Start of Data shown
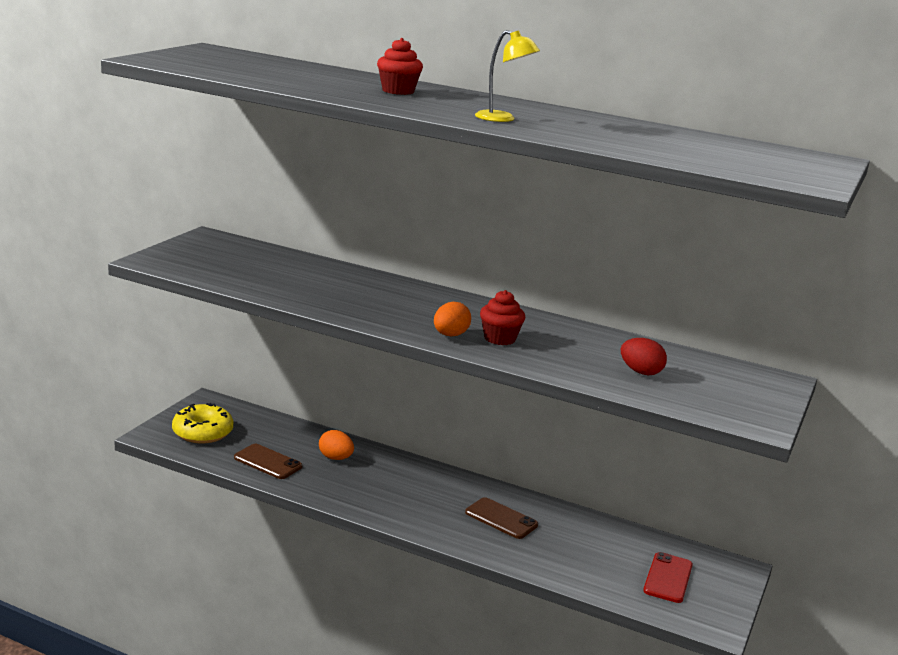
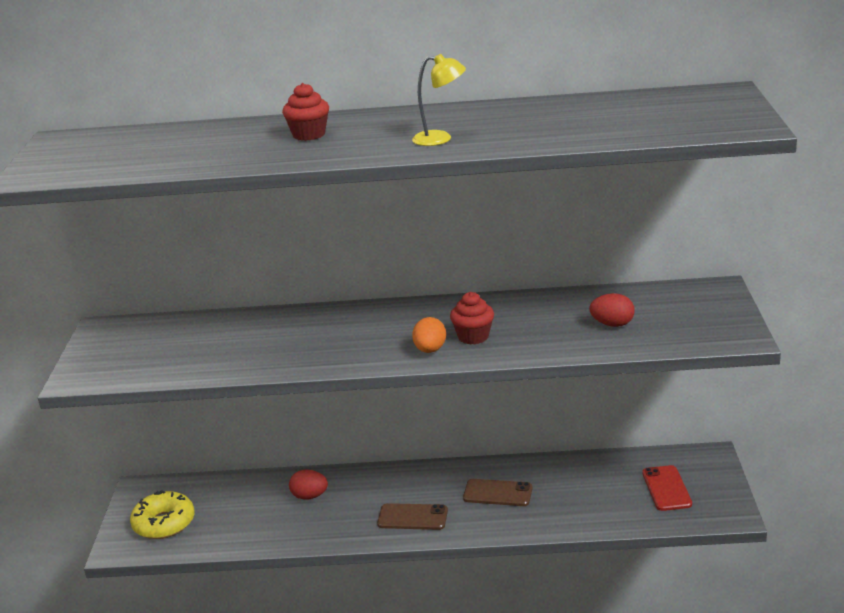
camera: 20 degrees left, 5 degrees up
brown phone [234,444,302,479] -> brown phone moved to [377,503,448,530]
orange egg [319,430,354,460] -> red egg [289,470,328,500]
End of Data shown
● **Exercise**
Reply with exactly the lines from the one containing "brown phone [234,444,302,479]" to the last line of the material, inclusive, and with nothing more.

● **Final answer**
brown phone [234,444,302,479] -> brown phone moved to [377,503,448,530]
orange egg [319,430,354,460] -> red egg [289,470,328,500]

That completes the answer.